Listed records ::
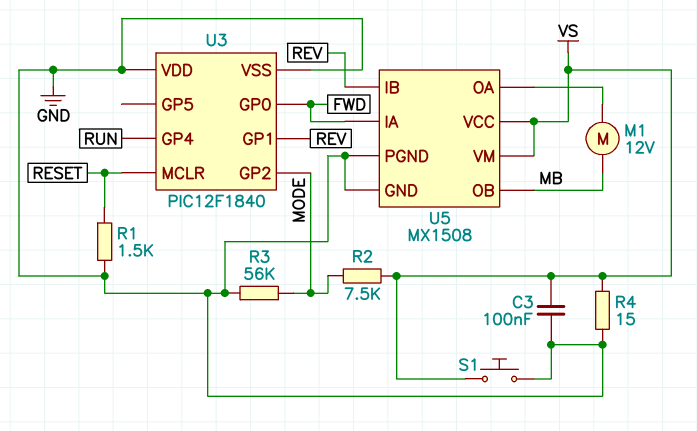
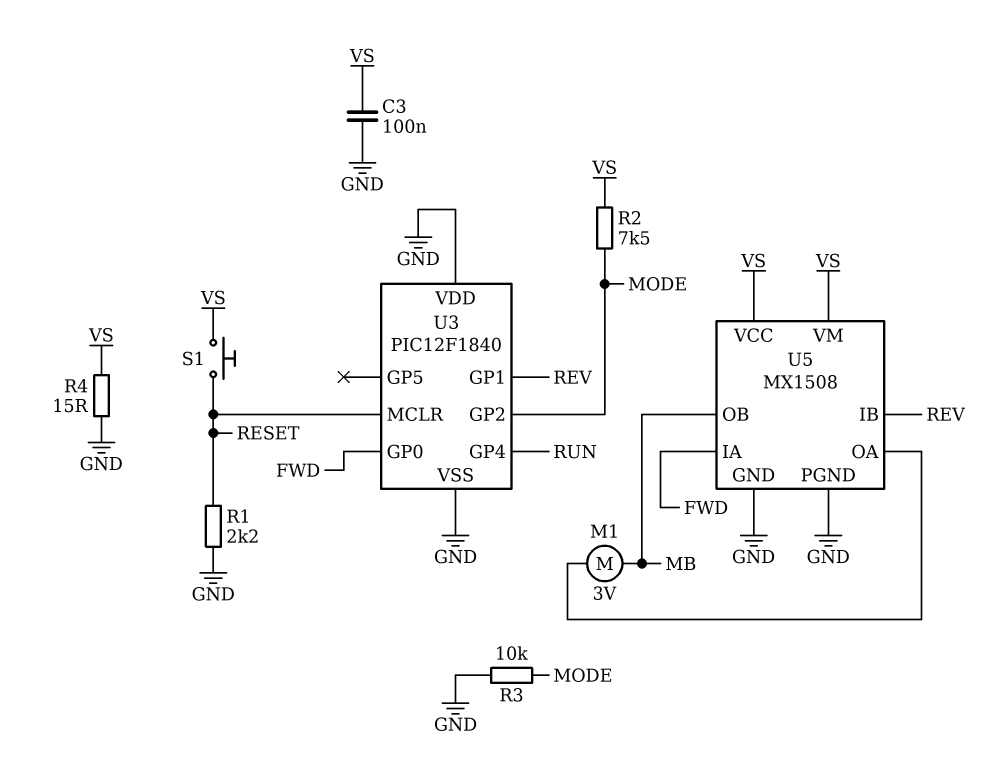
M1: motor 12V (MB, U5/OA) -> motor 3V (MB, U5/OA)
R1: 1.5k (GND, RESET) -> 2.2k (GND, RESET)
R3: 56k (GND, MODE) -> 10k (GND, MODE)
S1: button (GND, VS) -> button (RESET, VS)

==

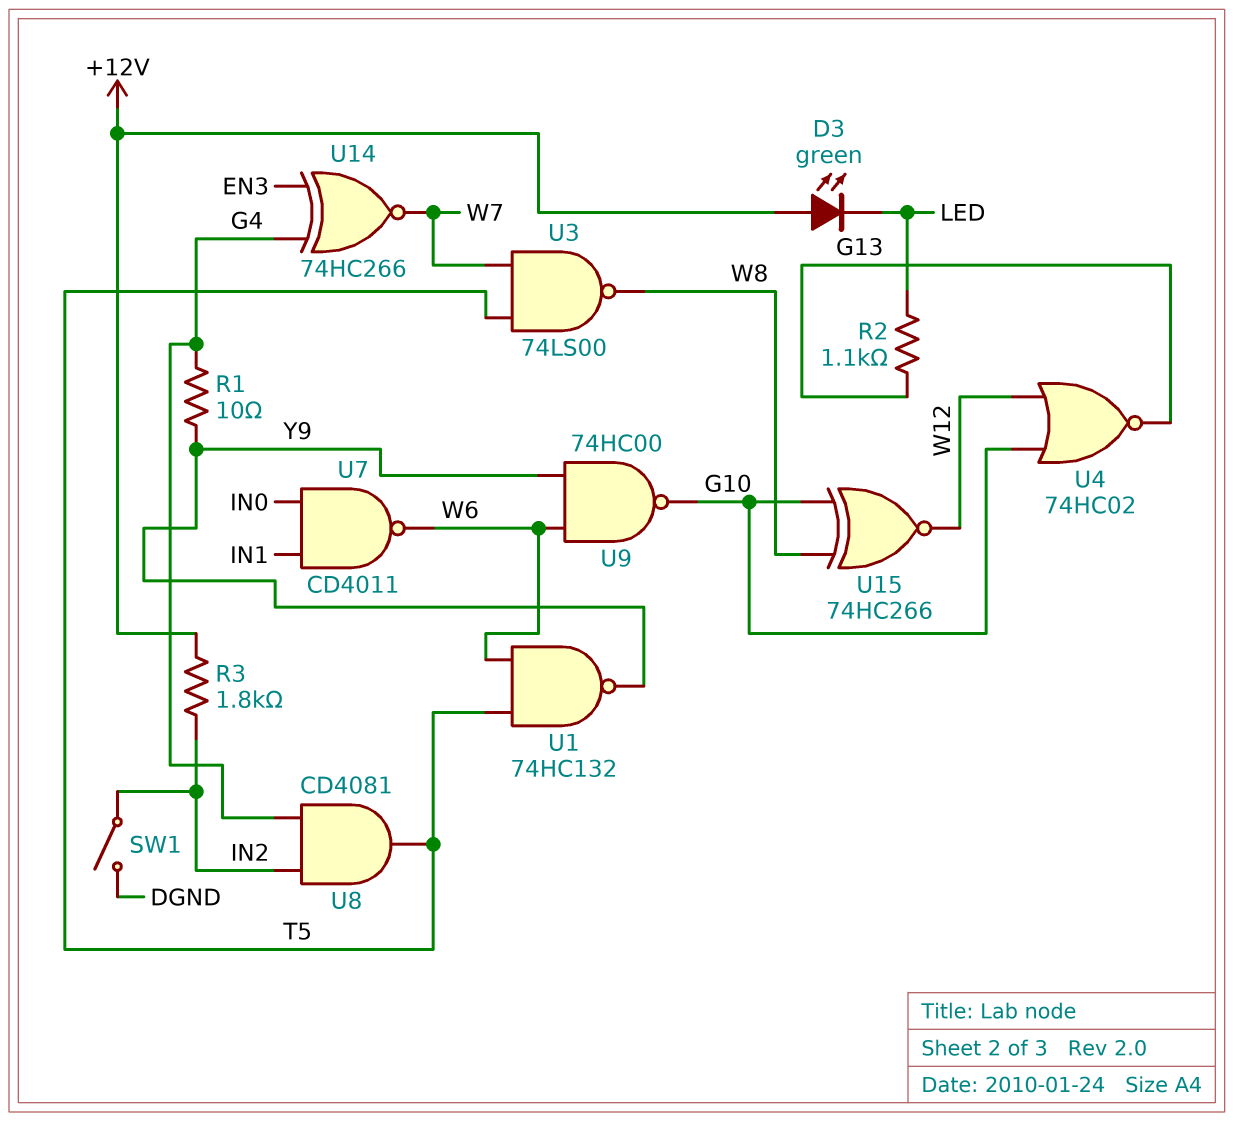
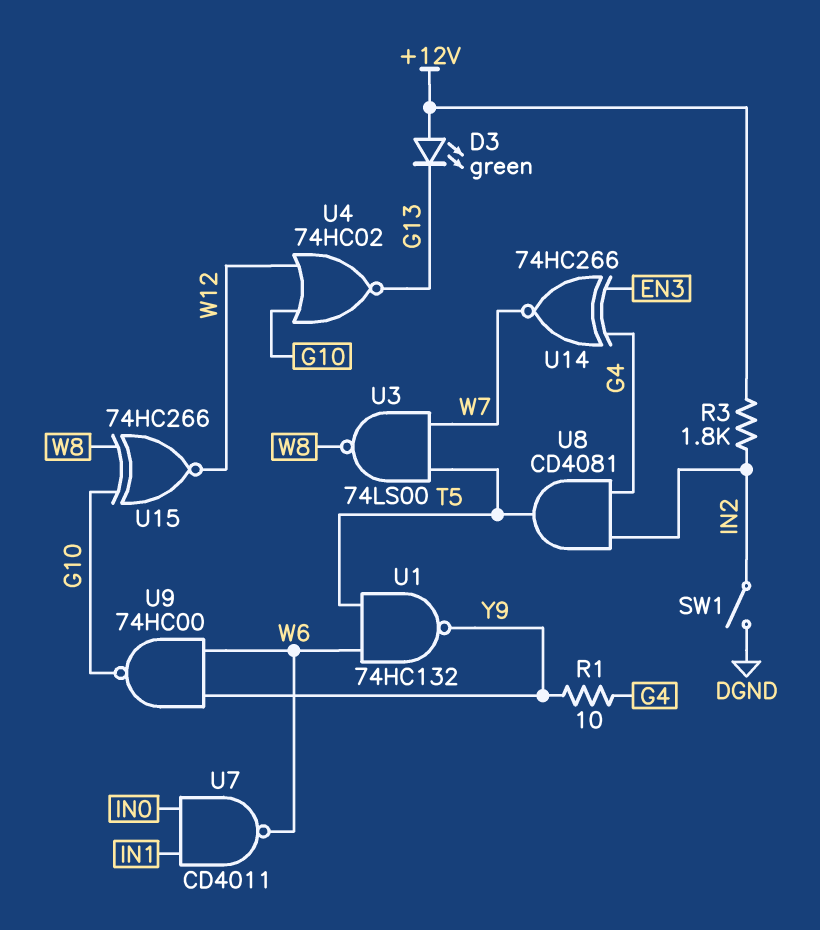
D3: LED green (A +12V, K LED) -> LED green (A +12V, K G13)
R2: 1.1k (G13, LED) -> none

What you are asked to do ::
Your response should contain each line of the entries above that holds the string "RESET".

Exercise result ::
R1: 1.5k (GND, RESET) -> 2.2k (GND, RESET)
S1: button (GND, VS) -> button (RESET, VS)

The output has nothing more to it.